Task description: An exact retyping of all lines below is the answer; pictures do not belong in it.

Collected material:
· · · · ·

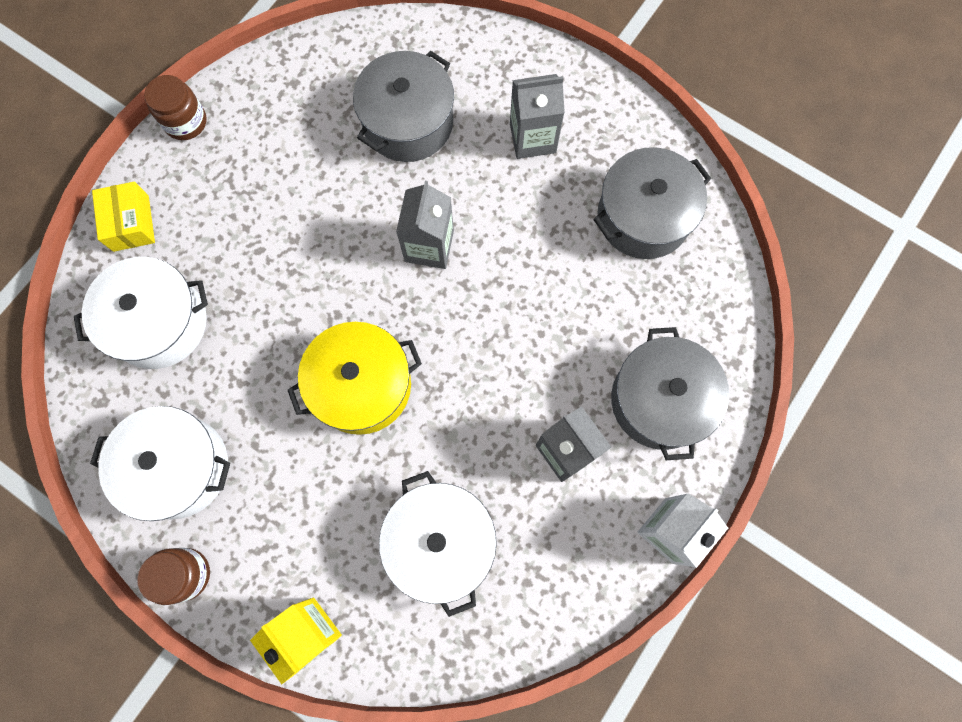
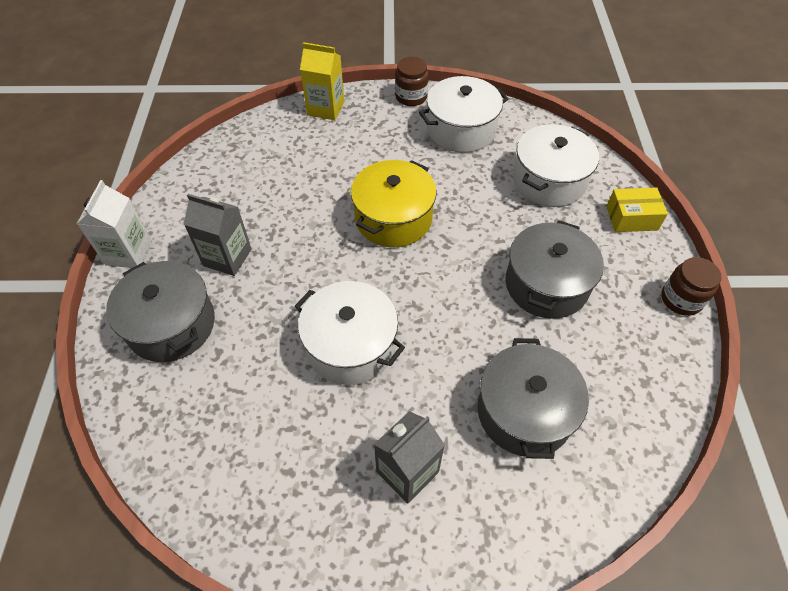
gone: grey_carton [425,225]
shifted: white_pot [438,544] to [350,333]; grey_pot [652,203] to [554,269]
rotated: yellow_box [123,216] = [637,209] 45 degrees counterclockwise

· · · · ·

Exercise solution:
gone: grey_carton [425,225]
shifted: white_pot [438,544] to [350,333]; grey_pot [652,203] to [554,269]
rotated: yellow_box [123,216] = [637,209] 45 degrees counterclockwise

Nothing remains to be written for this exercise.